* [PROBLEM DESCRIPTION]: Reproduce the records that follow without alteration, apart from removing the pictures.

• • •

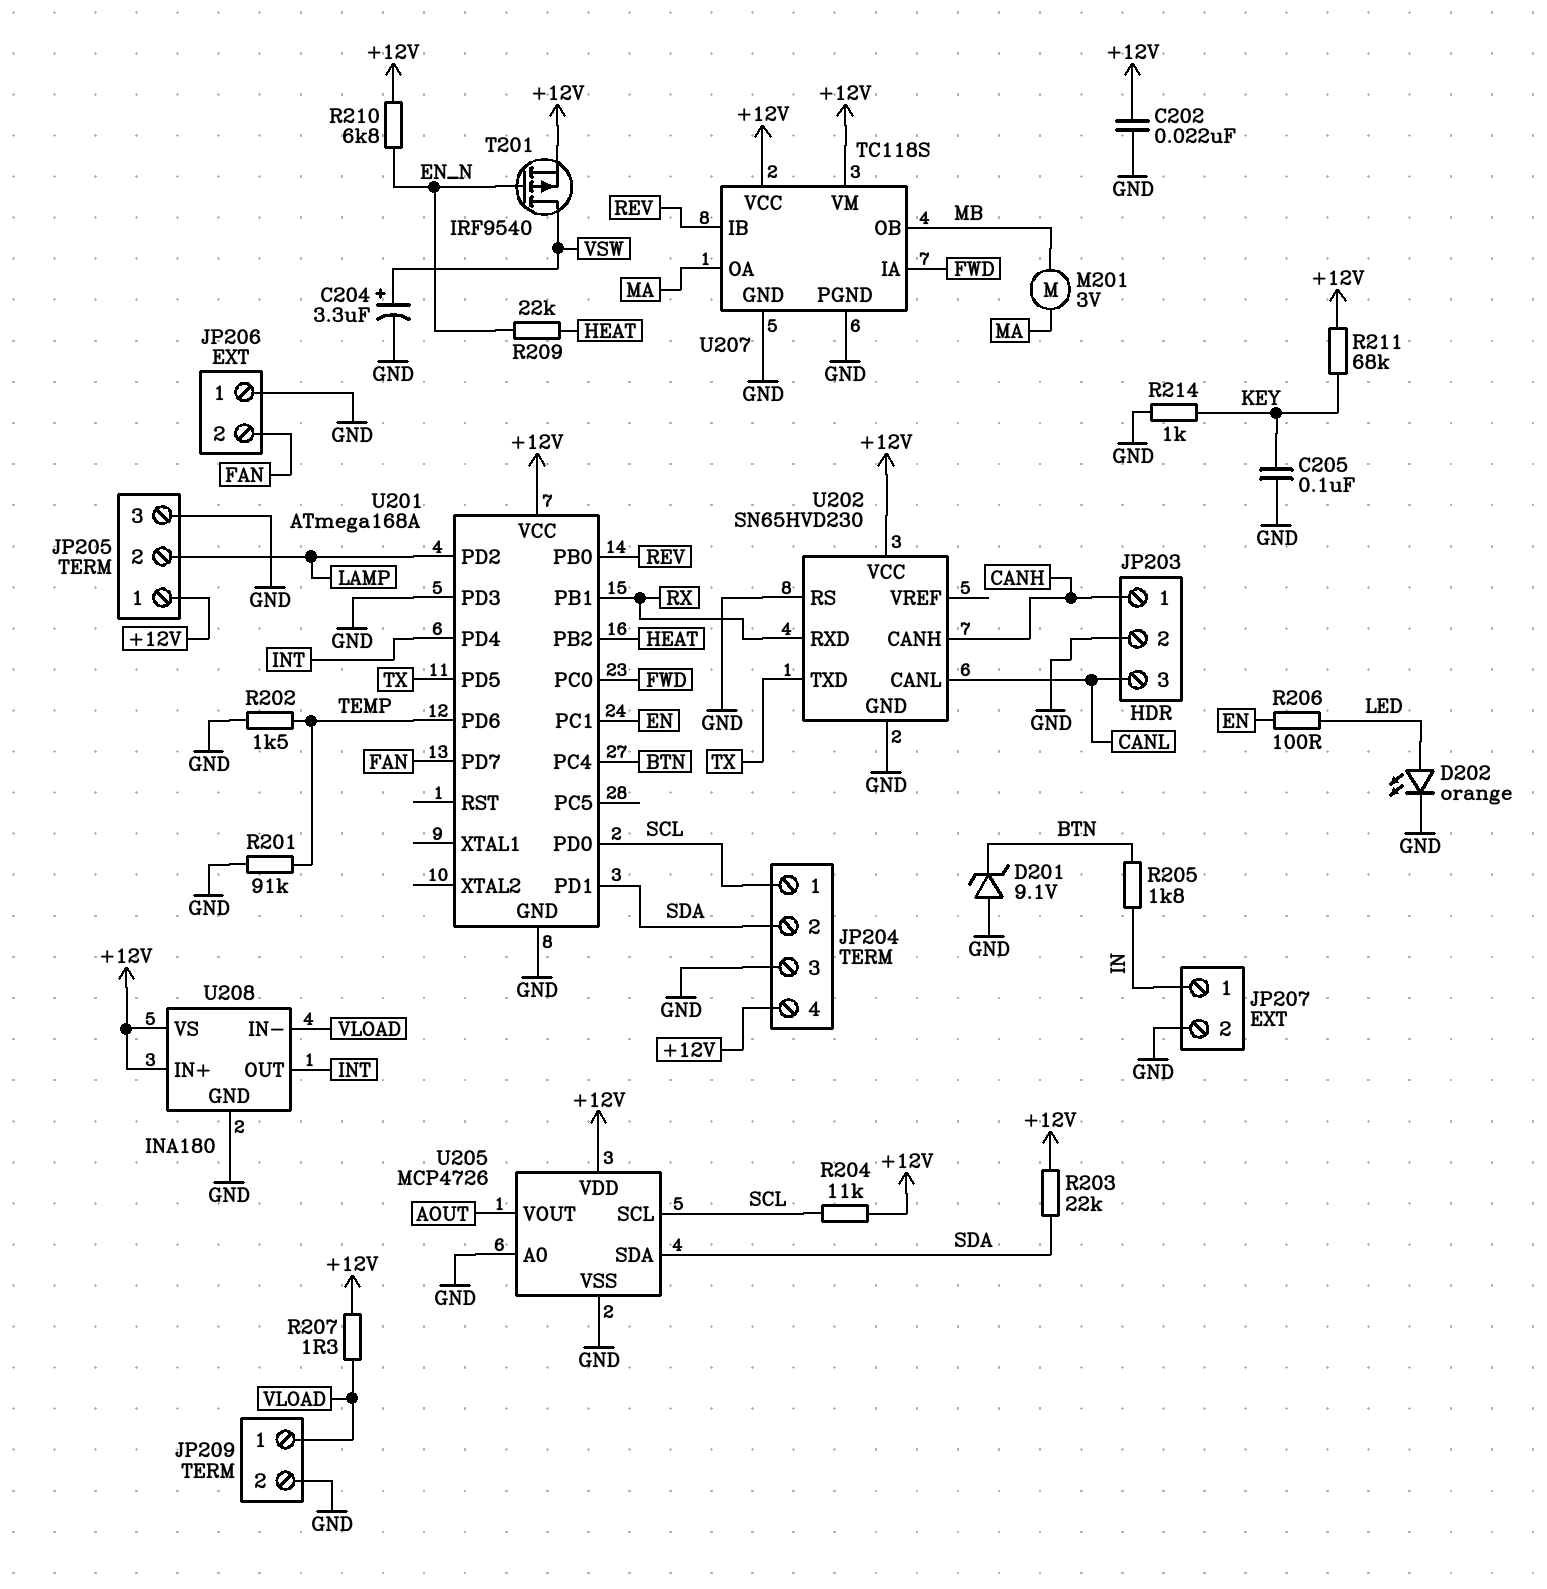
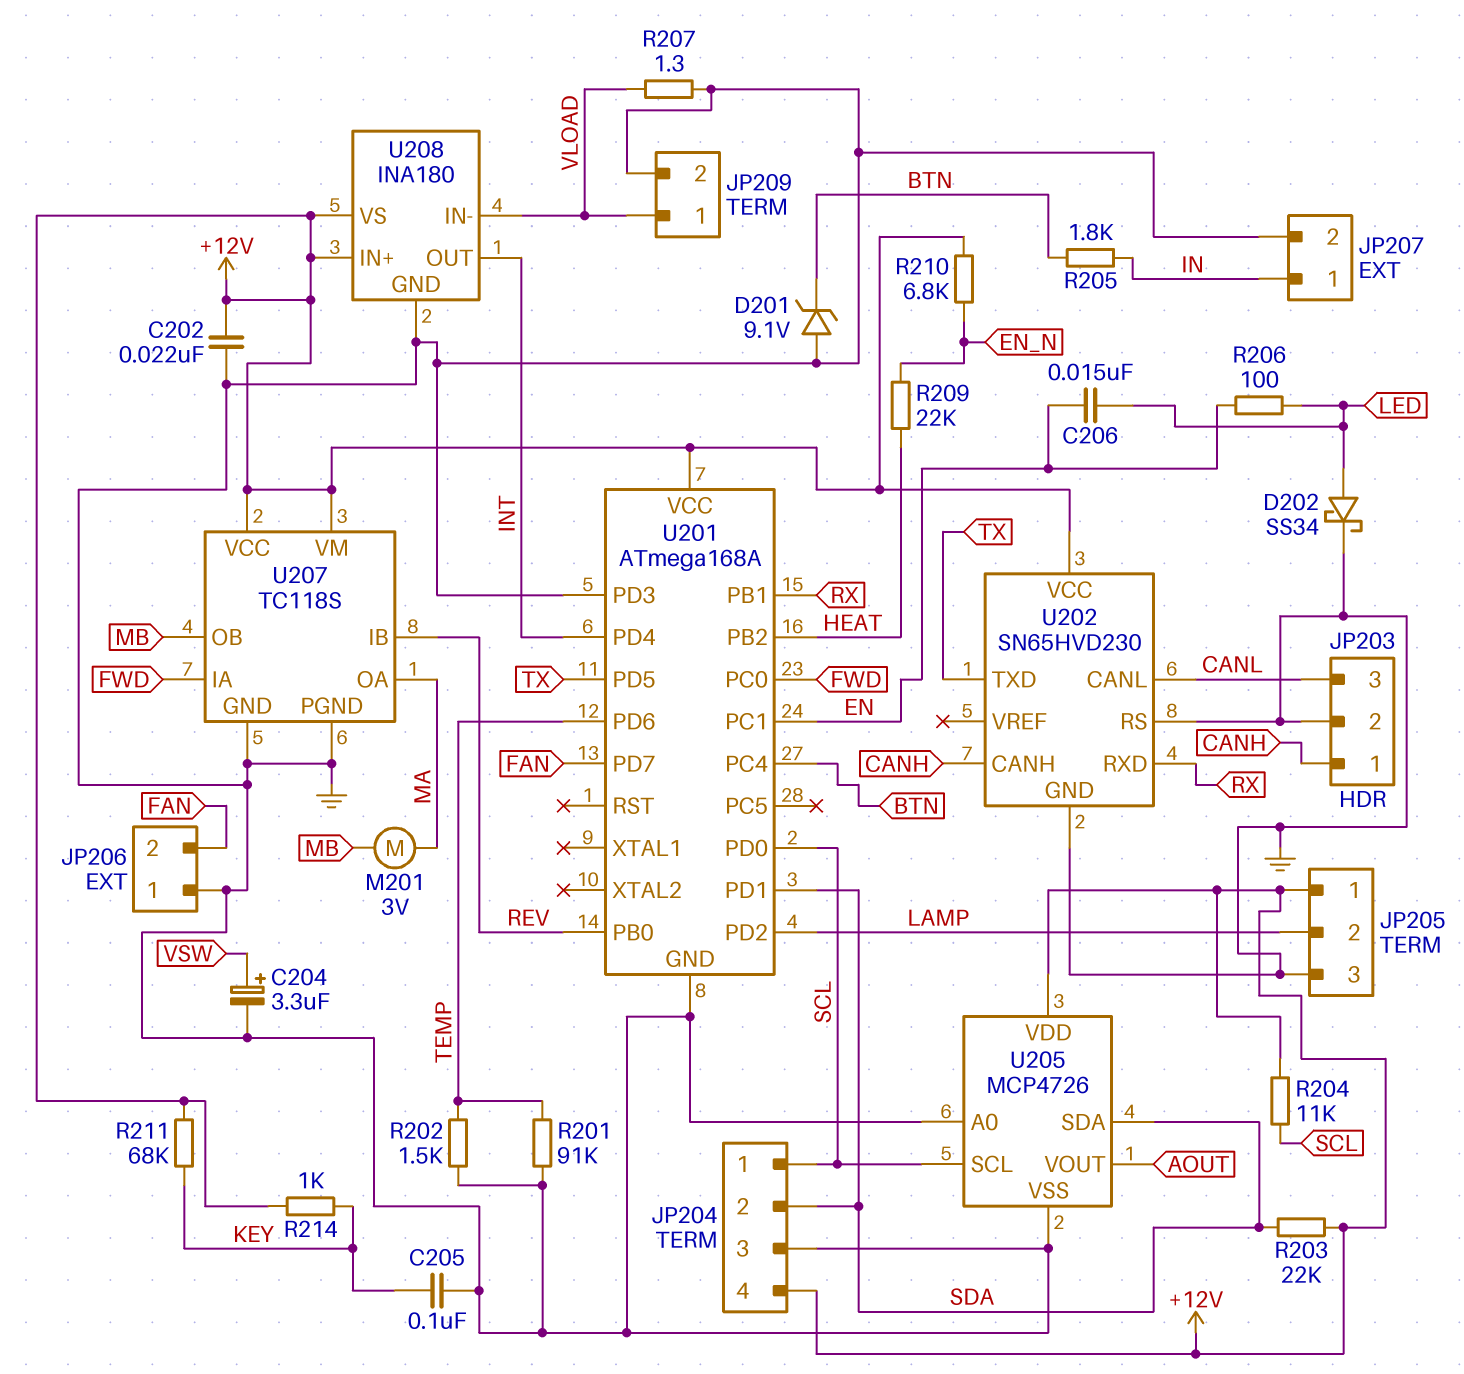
C206: none -> 15nF (EN, LED)
D202: LED orange (A LED, K GND) -> schottky SS34 (A LED, K GND)
R207: 1.3 (+12V, VLOAD) -> 1.3 (GND, VLOAD)
R214: 1k (GND, KEY) -> 1k (+12V, KEY)
T201: PMOS IRF9540 (G EN_N, D VSW, S +12V) -> none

• • •

* [TASK SOLUTION]:
C206: none -> 15nF (EN, LED)
D202: LED orange (A LED, K GND) -> schottky SS34 (A LED, K GND)
R207: 1.3 (+12V, VLOAD) -> 1.3 (GND, VLOAD)
R214: 1k (GND, KEY) -> 1k (+12V, KEY)
T201: PMOS IRF9540 (G EN_N, D VSW, S +12V) -> none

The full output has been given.